▶ [DO THIS]:
Filter the items below, keeping every line that contains the word "table". Case matters, so a line counts only when the capitalization matches.
═══ SUPPLIED MATERIAL ═══
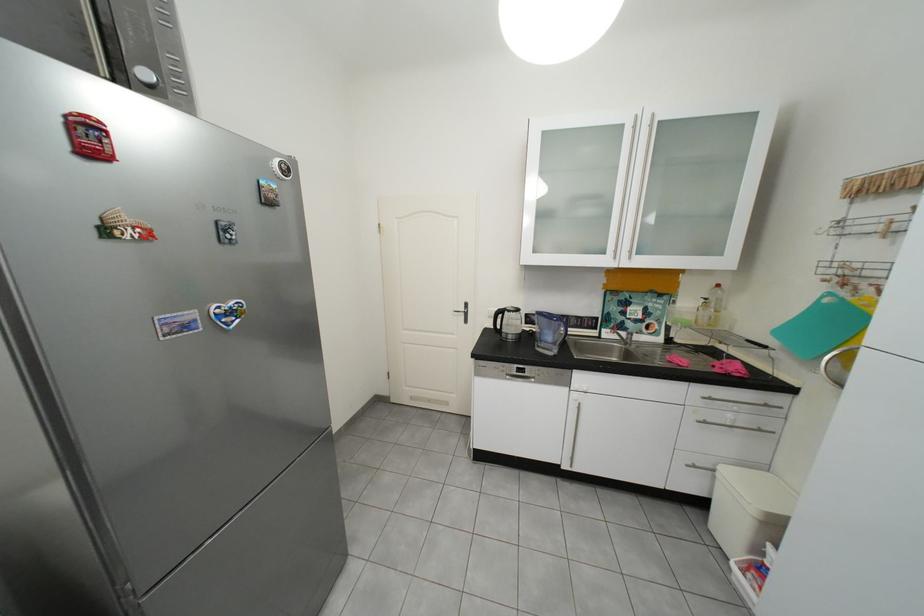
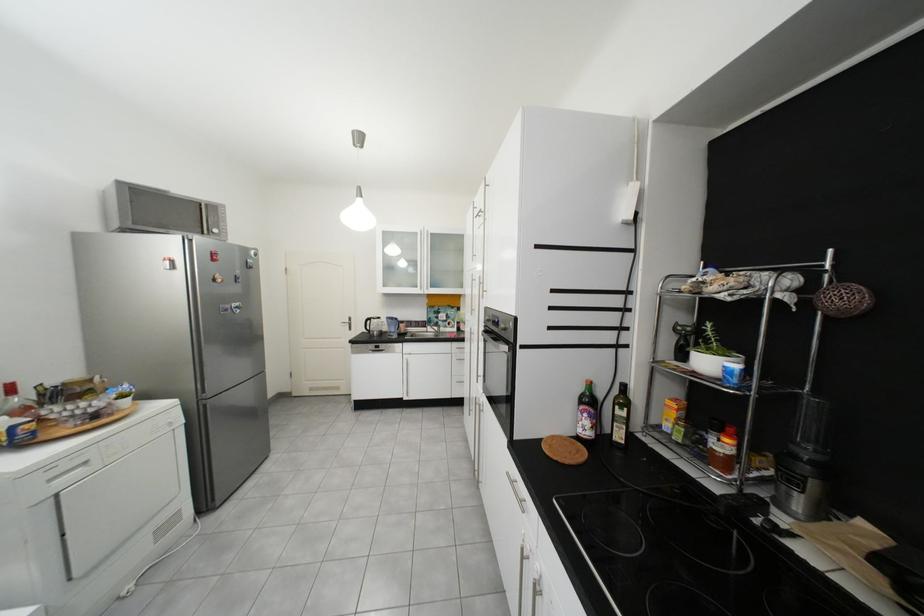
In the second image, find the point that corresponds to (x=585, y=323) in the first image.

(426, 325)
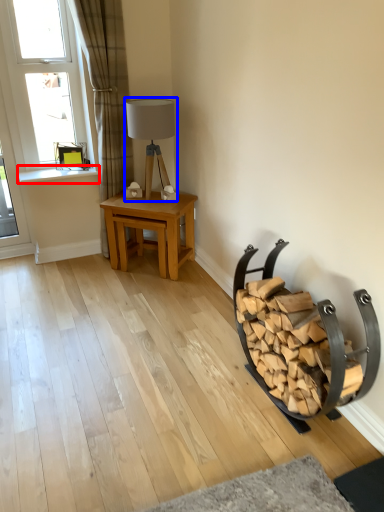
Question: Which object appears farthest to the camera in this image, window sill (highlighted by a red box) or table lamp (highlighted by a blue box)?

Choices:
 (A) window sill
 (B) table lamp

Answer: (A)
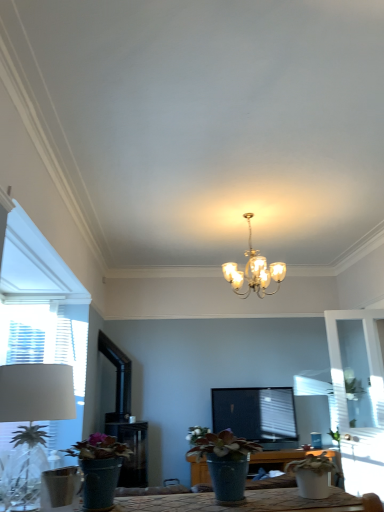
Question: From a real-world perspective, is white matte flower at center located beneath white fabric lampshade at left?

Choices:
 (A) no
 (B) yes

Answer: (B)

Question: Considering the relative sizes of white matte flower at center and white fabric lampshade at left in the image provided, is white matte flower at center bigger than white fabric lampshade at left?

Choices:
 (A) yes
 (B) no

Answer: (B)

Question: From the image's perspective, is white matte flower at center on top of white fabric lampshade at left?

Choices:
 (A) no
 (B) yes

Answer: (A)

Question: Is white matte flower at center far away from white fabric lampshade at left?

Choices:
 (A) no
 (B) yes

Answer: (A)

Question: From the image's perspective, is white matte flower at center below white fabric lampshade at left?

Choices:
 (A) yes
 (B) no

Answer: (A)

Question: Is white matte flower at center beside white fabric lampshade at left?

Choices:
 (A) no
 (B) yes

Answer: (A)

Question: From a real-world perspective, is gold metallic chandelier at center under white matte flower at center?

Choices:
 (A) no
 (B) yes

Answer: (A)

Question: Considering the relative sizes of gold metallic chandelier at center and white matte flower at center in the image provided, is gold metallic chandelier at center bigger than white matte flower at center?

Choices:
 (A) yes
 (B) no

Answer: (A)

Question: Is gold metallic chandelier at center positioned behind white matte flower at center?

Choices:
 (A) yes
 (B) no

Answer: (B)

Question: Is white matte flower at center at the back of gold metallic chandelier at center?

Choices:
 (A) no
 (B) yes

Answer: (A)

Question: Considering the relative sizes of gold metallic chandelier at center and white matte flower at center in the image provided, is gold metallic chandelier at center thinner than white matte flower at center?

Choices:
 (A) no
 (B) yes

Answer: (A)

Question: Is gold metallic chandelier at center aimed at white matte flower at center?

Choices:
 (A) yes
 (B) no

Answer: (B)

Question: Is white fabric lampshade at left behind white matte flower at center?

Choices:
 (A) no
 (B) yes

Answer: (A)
═══
▶ [EXERCISE RESULT]:
Question: Which object appears farthest to the camera in this image, window sill (highlighted by a red box) or table lamp (highlighted by a blue box)?
 (B) table lamp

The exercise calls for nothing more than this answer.